Data:
···

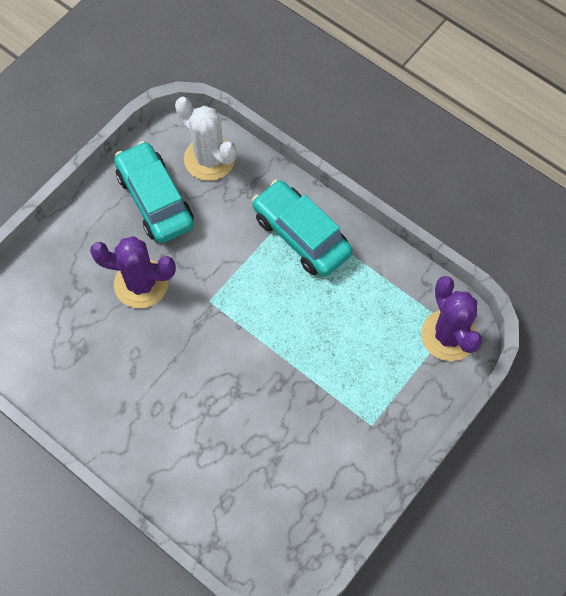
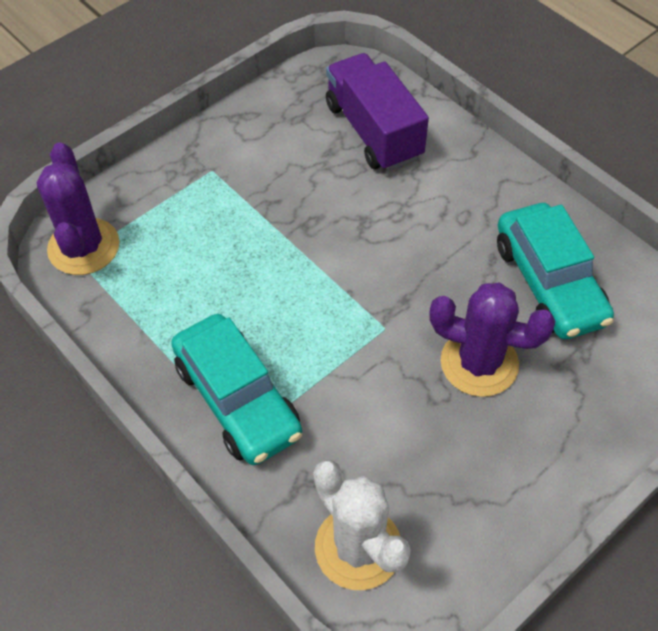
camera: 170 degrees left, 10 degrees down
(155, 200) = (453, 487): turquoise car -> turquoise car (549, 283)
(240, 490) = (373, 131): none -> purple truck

···

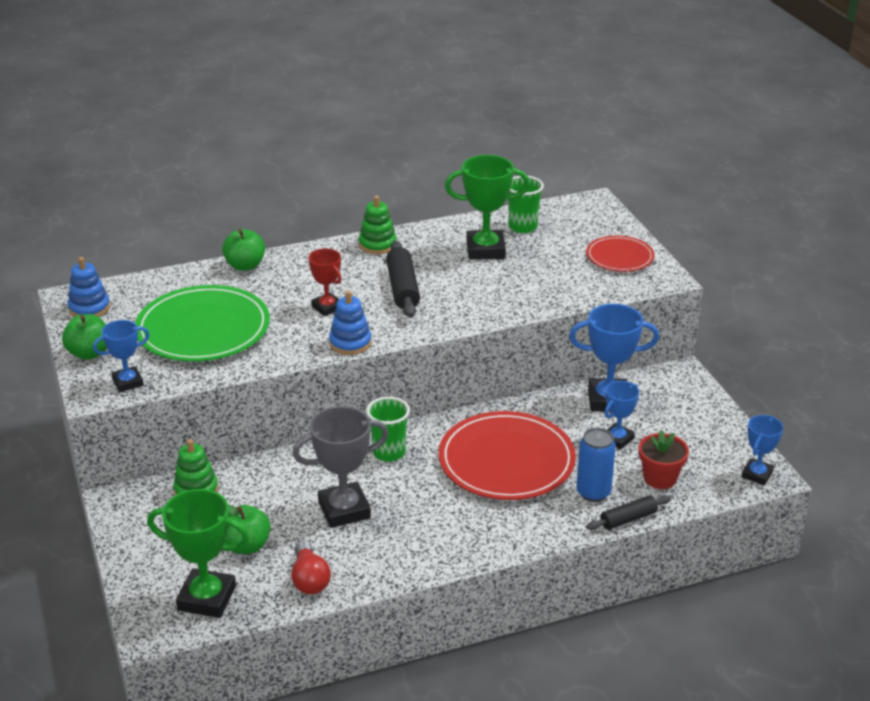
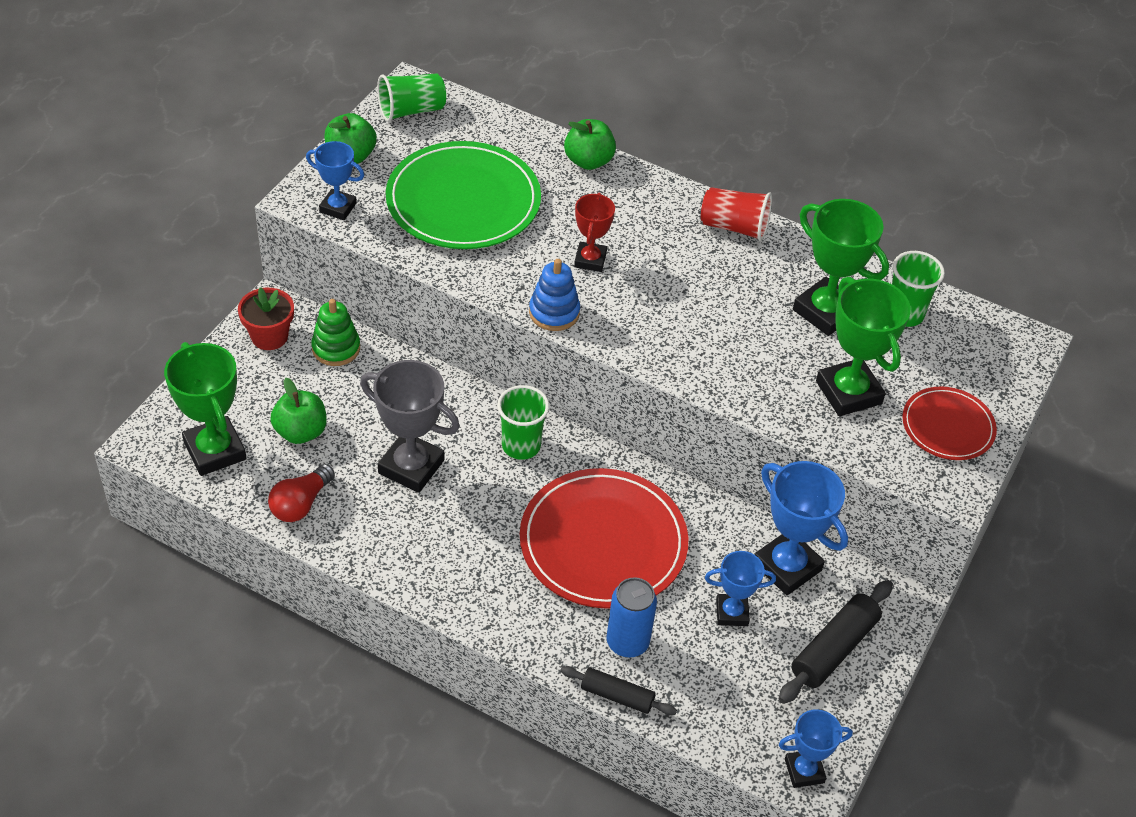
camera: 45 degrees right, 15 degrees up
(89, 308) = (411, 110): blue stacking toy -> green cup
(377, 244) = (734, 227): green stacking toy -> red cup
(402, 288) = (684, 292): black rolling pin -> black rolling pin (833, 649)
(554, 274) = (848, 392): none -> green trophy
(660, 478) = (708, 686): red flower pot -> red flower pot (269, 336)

···

From the material above, report how many lines contain the word "stacking", giving only the number.

Exercise output: 2